+++ Recorded data

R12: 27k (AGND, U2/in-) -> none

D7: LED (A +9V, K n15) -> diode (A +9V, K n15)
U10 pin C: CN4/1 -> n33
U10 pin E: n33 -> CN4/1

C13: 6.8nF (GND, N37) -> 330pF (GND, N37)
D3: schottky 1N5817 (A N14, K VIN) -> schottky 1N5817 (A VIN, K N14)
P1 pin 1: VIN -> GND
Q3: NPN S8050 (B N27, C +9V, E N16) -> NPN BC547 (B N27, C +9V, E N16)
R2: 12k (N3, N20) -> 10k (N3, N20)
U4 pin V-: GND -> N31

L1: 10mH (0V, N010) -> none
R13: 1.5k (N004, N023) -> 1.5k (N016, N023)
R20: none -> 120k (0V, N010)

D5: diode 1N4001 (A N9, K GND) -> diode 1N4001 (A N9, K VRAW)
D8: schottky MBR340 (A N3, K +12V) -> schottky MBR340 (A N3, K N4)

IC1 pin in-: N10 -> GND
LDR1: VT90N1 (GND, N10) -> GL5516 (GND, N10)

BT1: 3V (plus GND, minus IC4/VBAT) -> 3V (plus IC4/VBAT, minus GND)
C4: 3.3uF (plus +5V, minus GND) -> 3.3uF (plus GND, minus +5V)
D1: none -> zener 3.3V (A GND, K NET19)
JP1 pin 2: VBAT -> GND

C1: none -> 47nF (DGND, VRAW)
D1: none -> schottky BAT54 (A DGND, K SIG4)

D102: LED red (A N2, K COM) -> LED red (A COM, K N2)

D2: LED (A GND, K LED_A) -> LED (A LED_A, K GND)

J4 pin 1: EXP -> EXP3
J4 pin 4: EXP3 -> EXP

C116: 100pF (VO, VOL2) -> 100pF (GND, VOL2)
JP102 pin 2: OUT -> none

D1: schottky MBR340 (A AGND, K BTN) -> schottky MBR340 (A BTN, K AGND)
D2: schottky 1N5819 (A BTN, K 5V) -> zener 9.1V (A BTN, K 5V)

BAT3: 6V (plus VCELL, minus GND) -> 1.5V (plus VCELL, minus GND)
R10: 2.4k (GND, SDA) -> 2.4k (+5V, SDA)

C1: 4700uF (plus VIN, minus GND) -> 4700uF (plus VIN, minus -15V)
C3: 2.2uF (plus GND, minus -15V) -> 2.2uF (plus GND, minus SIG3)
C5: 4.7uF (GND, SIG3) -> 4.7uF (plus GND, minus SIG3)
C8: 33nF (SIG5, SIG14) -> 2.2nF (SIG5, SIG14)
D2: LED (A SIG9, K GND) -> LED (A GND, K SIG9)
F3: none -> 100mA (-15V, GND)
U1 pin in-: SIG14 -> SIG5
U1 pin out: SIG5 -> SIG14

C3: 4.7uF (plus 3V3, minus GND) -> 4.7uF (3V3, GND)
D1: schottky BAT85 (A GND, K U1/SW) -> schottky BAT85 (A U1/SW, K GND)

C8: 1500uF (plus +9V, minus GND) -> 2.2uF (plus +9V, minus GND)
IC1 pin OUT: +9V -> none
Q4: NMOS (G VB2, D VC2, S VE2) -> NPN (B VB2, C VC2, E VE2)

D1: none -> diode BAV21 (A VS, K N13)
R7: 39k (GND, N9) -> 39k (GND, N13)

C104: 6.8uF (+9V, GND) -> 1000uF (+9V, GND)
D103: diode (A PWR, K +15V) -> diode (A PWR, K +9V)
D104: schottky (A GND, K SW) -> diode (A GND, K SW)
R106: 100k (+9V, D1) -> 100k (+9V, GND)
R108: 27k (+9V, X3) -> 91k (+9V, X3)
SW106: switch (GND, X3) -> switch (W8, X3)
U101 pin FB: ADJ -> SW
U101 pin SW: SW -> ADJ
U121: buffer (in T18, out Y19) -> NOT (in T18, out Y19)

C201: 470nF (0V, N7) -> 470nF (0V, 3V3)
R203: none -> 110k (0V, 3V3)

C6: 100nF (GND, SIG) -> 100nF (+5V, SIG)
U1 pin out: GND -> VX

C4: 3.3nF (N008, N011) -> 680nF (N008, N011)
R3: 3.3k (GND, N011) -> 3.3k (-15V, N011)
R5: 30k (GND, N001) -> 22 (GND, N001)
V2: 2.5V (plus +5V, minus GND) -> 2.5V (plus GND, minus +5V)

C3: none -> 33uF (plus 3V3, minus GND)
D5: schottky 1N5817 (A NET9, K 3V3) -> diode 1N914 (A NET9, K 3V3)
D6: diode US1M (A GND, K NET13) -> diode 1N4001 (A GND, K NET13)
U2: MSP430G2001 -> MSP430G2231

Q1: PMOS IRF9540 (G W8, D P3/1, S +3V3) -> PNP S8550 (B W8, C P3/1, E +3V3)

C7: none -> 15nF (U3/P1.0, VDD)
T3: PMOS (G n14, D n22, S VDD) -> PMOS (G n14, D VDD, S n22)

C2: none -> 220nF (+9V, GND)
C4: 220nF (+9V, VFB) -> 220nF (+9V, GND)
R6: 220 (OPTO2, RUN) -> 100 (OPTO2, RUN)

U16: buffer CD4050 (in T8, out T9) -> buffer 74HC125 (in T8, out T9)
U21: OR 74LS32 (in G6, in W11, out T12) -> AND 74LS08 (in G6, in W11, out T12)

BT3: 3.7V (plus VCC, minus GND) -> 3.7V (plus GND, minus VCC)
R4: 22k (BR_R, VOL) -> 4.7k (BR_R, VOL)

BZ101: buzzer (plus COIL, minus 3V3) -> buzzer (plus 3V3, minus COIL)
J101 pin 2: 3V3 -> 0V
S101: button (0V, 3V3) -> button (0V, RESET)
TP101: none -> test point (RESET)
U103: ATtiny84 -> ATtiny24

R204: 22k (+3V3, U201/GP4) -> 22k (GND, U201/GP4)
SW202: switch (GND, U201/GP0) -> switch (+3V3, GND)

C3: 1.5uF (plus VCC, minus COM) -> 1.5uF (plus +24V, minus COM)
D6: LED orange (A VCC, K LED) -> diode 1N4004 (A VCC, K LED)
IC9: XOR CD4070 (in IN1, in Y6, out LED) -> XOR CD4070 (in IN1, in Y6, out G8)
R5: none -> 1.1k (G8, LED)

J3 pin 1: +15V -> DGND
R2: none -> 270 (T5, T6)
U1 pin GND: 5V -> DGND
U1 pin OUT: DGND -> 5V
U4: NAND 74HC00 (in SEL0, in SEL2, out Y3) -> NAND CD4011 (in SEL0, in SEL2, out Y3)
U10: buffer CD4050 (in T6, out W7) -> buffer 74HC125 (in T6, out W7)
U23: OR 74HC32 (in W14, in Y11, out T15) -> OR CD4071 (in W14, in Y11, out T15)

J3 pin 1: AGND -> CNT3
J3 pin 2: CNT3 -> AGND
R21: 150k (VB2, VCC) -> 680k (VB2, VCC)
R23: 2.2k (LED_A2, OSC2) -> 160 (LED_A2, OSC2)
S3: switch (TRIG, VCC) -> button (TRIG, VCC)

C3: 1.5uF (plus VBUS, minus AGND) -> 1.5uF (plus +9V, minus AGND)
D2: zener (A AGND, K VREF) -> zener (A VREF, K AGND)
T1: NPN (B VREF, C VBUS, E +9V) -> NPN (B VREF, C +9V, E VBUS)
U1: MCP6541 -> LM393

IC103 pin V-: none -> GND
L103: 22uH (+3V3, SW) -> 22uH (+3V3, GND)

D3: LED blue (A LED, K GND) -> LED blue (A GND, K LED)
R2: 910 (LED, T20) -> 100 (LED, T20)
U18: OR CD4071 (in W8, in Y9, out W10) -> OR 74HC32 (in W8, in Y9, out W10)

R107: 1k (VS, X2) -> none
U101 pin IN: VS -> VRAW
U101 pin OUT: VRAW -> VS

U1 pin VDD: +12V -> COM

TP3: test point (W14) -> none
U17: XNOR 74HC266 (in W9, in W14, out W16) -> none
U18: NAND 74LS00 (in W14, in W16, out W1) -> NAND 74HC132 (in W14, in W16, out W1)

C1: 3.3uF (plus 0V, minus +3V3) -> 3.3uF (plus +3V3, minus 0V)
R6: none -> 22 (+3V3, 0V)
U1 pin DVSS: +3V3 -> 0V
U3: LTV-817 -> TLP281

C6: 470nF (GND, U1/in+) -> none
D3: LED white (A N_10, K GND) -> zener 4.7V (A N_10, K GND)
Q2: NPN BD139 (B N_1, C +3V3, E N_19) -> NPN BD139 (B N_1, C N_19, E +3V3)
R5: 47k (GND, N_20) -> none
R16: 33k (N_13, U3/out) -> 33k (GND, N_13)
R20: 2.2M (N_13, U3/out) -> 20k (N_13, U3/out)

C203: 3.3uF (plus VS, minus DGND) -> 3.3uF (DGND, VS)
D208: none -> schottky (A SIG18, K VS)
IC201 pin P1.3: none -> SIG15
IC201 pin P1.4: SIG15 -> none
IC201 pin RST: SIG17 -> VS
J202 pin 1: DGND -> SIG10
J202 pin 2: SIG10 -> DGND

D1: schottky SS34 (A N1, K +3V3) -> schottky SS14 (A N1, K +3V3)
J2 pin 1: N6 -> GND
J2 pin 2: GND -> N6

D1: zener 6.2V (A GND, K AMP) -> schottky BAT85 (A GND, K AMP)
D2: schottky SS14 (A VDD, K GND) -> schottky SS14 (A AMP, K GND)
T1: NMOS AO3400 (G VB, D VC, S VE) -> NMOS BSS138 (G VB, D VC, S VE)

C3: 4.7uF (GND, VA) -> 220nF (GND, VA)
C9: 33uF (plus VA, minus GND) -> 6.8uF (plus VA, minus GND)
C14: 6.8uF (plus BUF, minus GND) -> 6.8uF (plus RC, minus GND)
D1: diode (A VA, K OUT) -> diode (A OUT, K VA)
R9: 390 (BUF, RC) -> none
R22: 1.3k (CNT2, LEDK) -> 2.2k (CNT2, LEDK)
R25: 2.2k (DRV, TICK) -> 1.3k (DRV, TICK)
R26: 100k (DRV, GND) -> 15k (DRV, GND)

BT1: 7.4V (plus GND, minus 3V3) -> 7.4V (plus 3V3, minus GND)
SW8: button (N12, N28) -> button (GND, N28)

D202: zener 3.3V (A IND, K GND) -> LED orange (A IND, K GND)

++++++

→ What is expected:
Your answer must consist solely of the lines from the top of the entries above through the line containing "JP102 pin 2: OUT -> none", copied exactly, both ends included.

→ Written solution:
R12: 27k (AGND, U2/in-) -> none

D7: LED (A +9V, K n15) -> diode (A +9V, K n15)
U10 pin C: CN4/1 -> n33
U10 pin E: n33 -> CN4/1

C13: 6.8nF (GND, N37) -> 330pF (GND, N37)
D3: schottky 1N5817 (A N14, K VIN) -> schottky 1N5817 (A VIN, K N14)
P1 pin 1: VIN -> GND
Q3: NPN S8050 (B N27, C +9V, E N16) -> NPN BC547 (B N27, C +9V, E N16)
R2: 12k (N3, N20) -> 10k (N3, N20)
U4 pin V-: GND -> N31

L1: 10mH (0V, N010) -> none
R13: 1.5k (N004, N023) -> 1.5k (N016, N023)
R20: none -> 120k (0V, N010)

D5: diode 1N4001 (A N9, K GND) -> diode 1N4001 (A N9, K VRAW)
D8: schottky MBR340 (A N3, K +12V) -> schottky MBR340 (A N3, K N4)

IC1 pin in-: N10 -> GND
LDR1: VT90N1 (GND, N10) -> GL5516 (GND, N10)

BT1: 3V (plus GND, minus IC4/VBAT) -> 3V (plus IC4/VBAT, minus GND)
C4: 3.3uF (plus +5V, minus GND) -> 3.3uF (plus GND, minus +5V)
D1: none -> zener 3.3V (A GND, K NET19)
JP1 pin 2: VBAT -> GND

C1: none -> 47nF (DGND, VRAW)
D1: none -> schottky BAT54 (A DGND, K SIG4)

D102: LED red (A N2, K COM) -> LED red (A COM, K N2)

D2: LED (A GND, K LED_A) -> LED (A LED_A, K GND)

J4 pin 1: EXP -> EXP3
J4 pin 4: EXP3 -> EXP

C116: 100pF (VO, VOL2) -> 100pF (GND, VOL2)
JP102 pin 2: OUT -> none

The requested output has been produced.